**Task prompt**
Copy out the data that comes next, character for character, and leave the images aside.

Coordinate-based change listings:
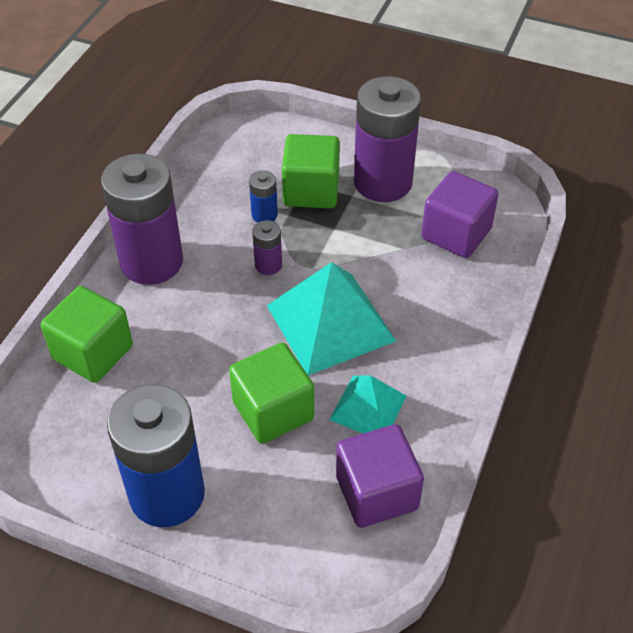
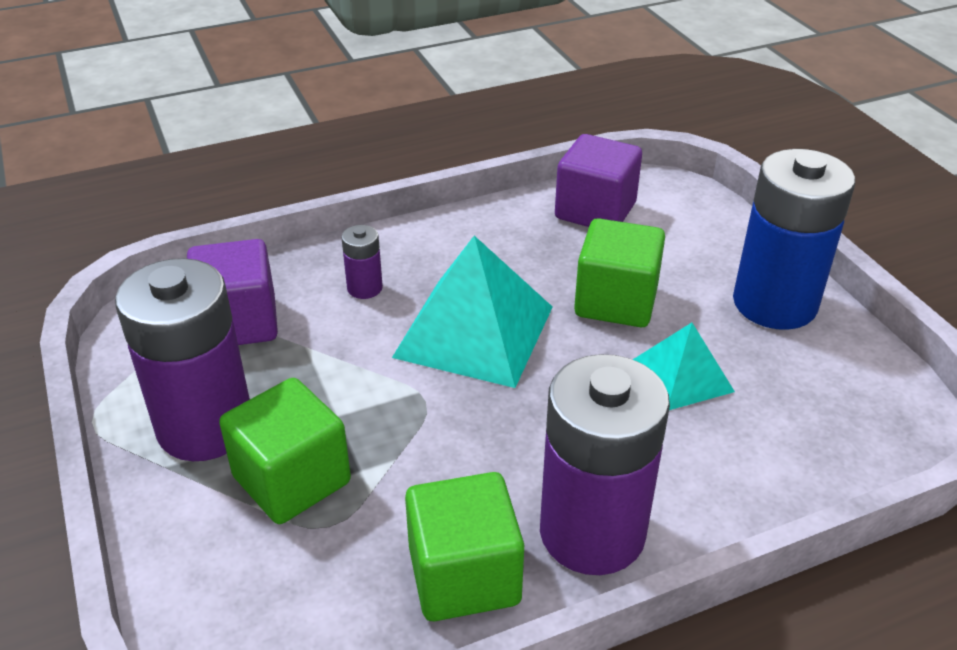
camera: 135 degrees left, 10 degrees down
(93, 352) = (759, 468): green cube -> green cube (464, 575)
(264, 215) = (386, 491): blue battery -> none
(268, 265) = (460, 427): purple battery -> purple battery (364, 288)
(368, 407) = (531, 256): turquoise pyramid -> turquoise pyramid (682, 376)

**Completed exercise**
camera: 135 degrees left, 10 degrees down
(93, 352) = (759, 468): green cube -> green cube (464, 575)
(264, 215) = (386, 491): blue battery -> none
(268, 265) = (460, 427): purple battery -> purple battery (364, 288)
(368, 407) = (531, 256): turquoise pyramid -> turquoise pyramid (682, 376)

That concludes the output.